▶ **EXERCISE BRIEF**: If a line in the entries below includes "BUTTON", pick it out and copy it.

▶ **ENTRIES SHOWN**:
○ ○ ○ ○ ○ ○ ○
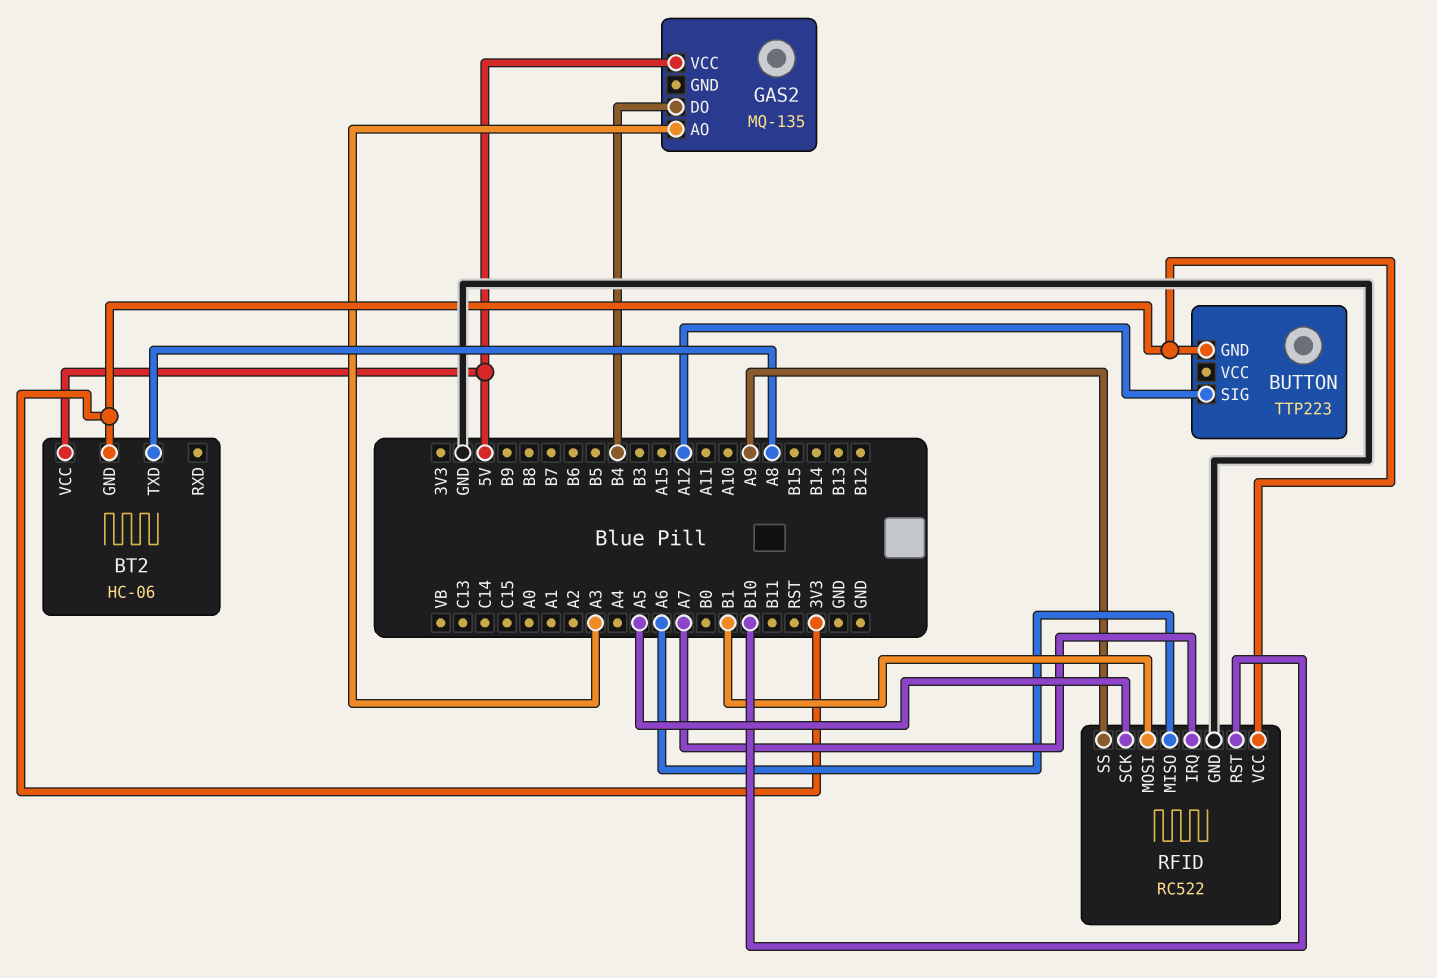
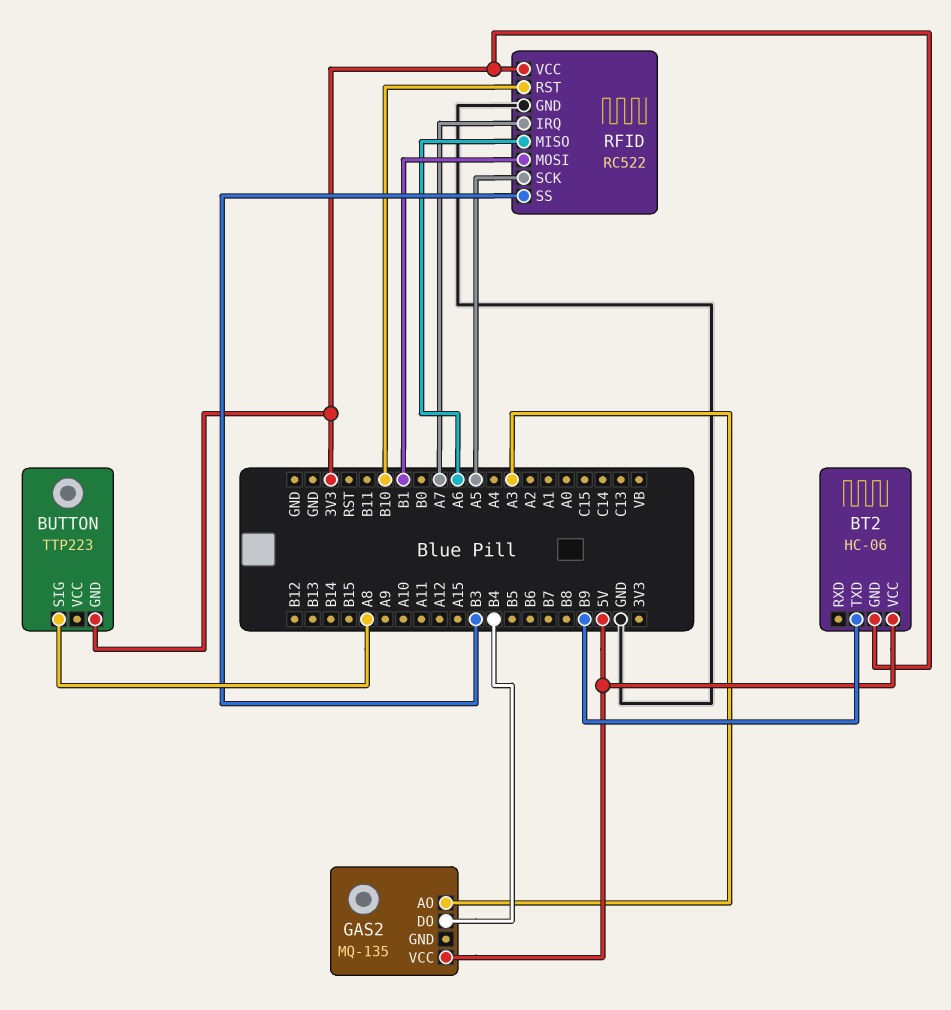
BT2 pin TXD: A8 -> B9
BUTTON pin SIG: A12 -> A8
RFID pin SS: A9 -> B3

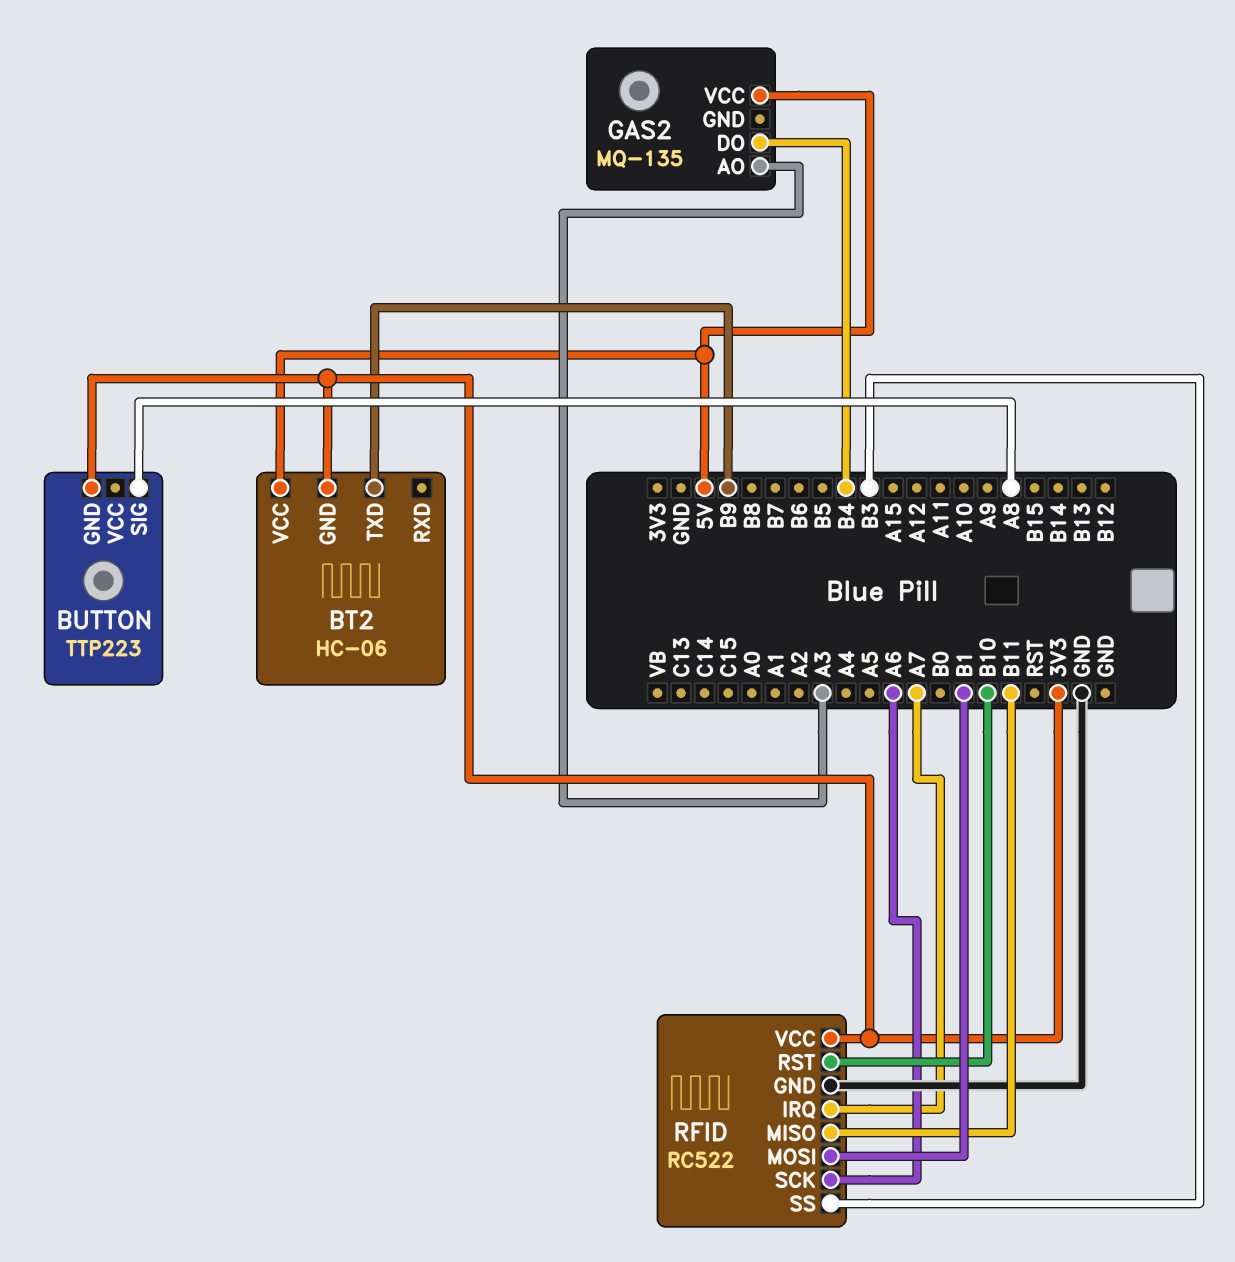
RFID pin MISO: A6 -> B11
RFID pin SCK: A5 -> A6

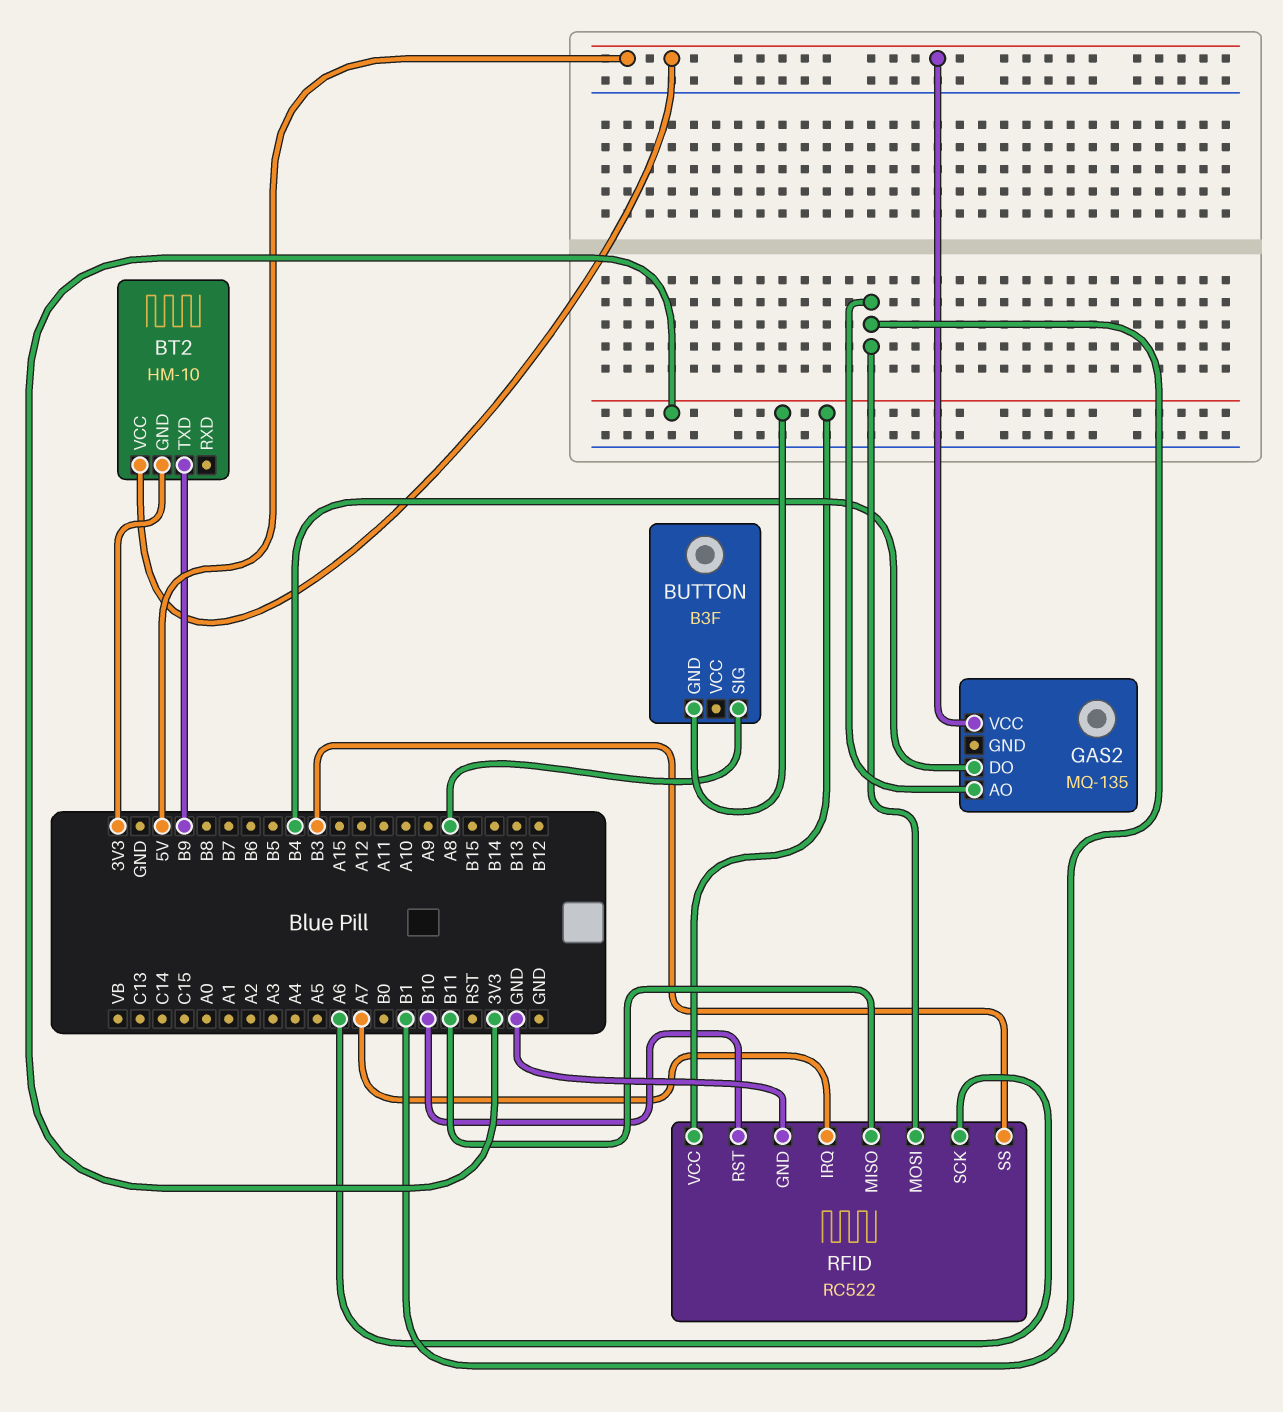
BT2: HC-06 -> HM-10
BUTTON: TTP223 -> B3F
GAS2 pin AO: A3 -> B1

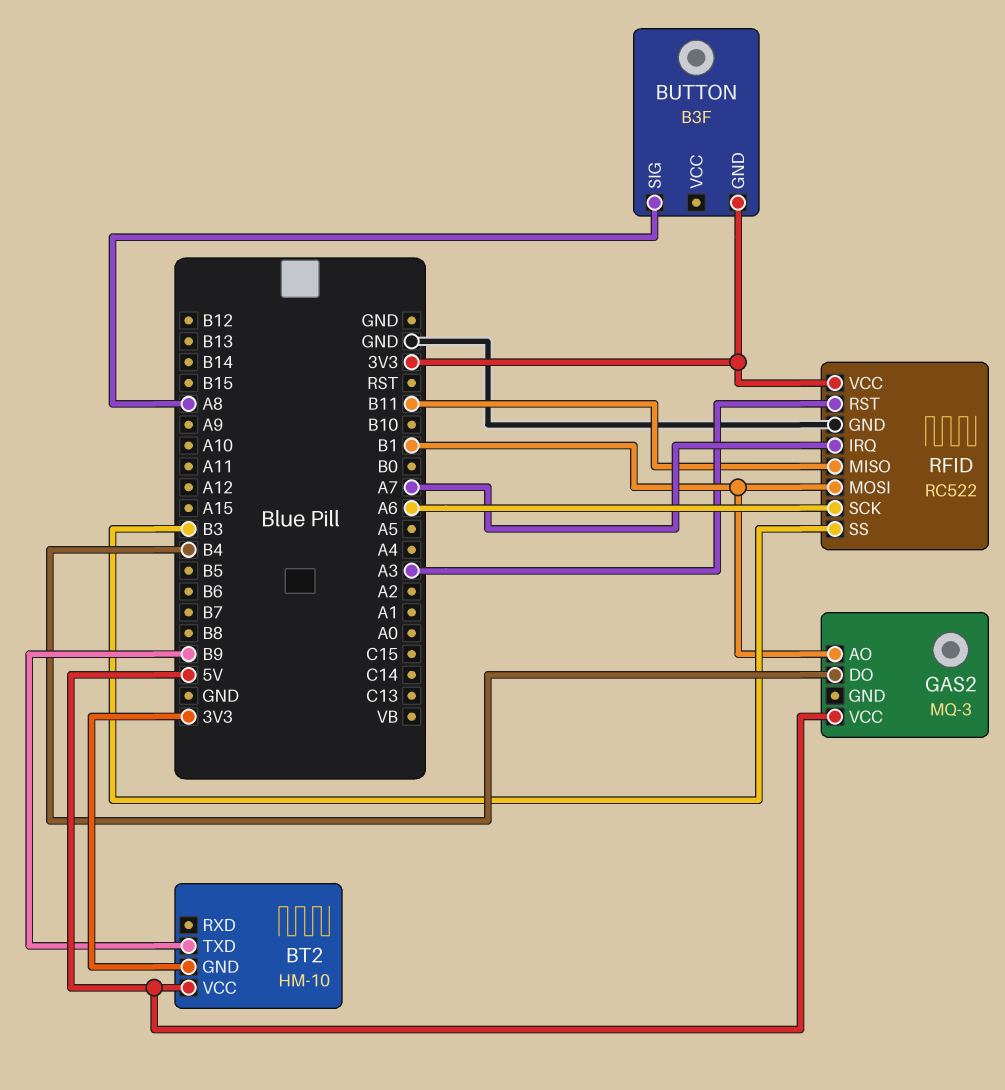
GAS2: MQ-135 -> MQ-3
RFID pin RST: B10 -> A3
○ ○ ○ ○ ○ ○ ○
▶ **EXERCISE OUTPUT**:
BUTTON pin SIG: A12 -> A8
BUTTON: TTP223 -> B3F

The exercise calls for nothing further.